### WORK TO BE COMPLETED:
Every line of the data below that holds the string "green" needs to be reported.

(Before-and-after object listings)
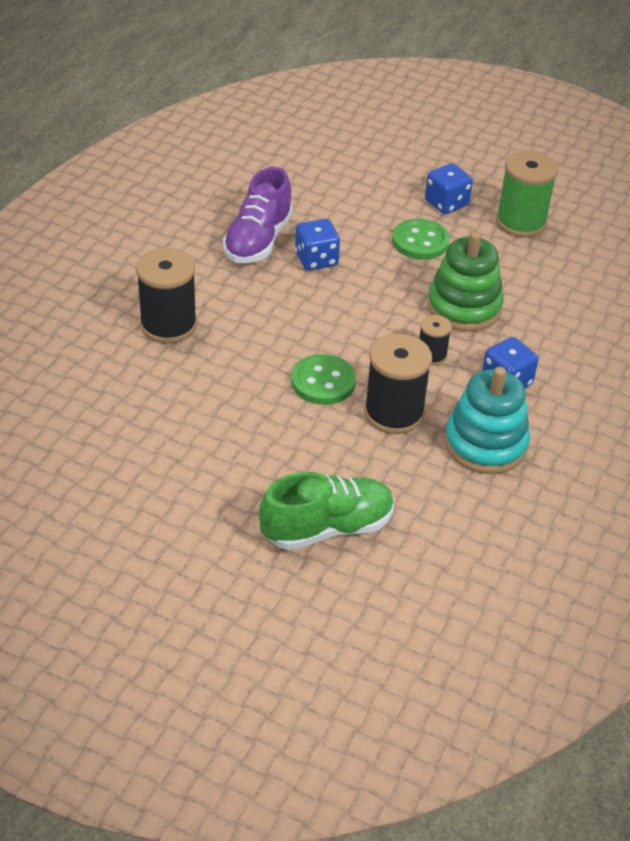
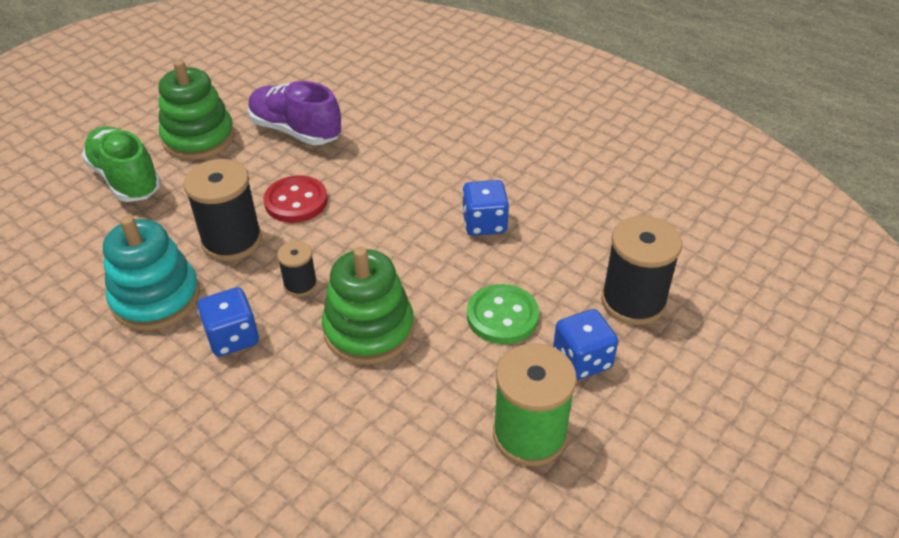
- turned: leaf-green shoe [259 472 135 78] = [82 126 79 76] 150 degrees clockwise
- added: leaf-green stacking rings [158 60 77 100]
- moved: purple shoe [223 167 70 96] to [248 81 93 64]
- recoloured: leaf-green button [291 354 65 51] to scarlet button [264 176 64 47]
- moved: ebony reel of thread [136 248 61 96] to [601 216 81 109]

### YOUR RESPONSE:
- turned: leaf-green shoe [259 472 135 78] = [82 126 79 76] 150 degrees clockwise
- added: leaf-green stacking rings [158 60 77 100]
- recoloured: leaf-green button [291 354 65 51] to scarlet button [264 176 64 47]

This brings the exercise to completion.